### PROMPT
Using the listing below, retype exactly the lines starting at the one with "camera: 80 degrees right, 0 degrees up" and ending at the one with "(394, 194) = (469, 268): blue", and include both.

### DATASET ENTRIES
:::
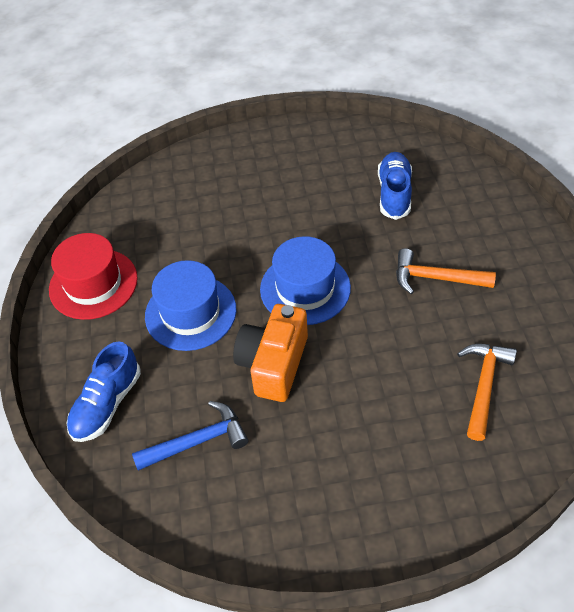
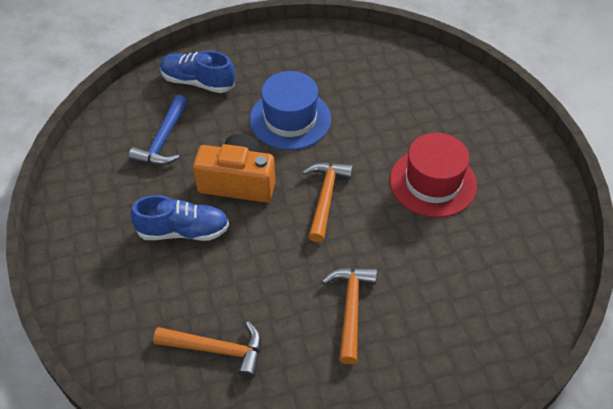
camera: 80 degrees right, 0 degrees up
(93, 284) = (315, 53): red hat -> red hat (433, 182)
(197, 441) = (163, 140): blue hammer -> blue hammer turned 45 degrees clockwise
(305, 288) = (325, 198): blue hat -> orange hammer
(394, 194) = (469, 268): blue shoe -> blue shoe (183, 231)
:::
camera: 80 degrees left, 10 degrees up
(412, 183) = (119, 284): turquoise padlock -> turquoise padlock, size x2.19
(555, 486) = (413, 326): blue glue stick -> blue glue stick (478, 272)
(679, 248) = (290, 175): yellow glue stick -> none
:::
### OUTPUT BELOW
camera: 80 degrees right, 0 degrees up
(93, 284) = (315, 53): red hat -> red hat (433, 182)
(197, 441) = (163, 140): blue hammer -> blue hammer turned 45 degrees clockwise
(305, 288) = (325, 198): blue hat -> orange hammer
(394, 194) = (469, 268): blue shoe -> blue shoe (183, 231)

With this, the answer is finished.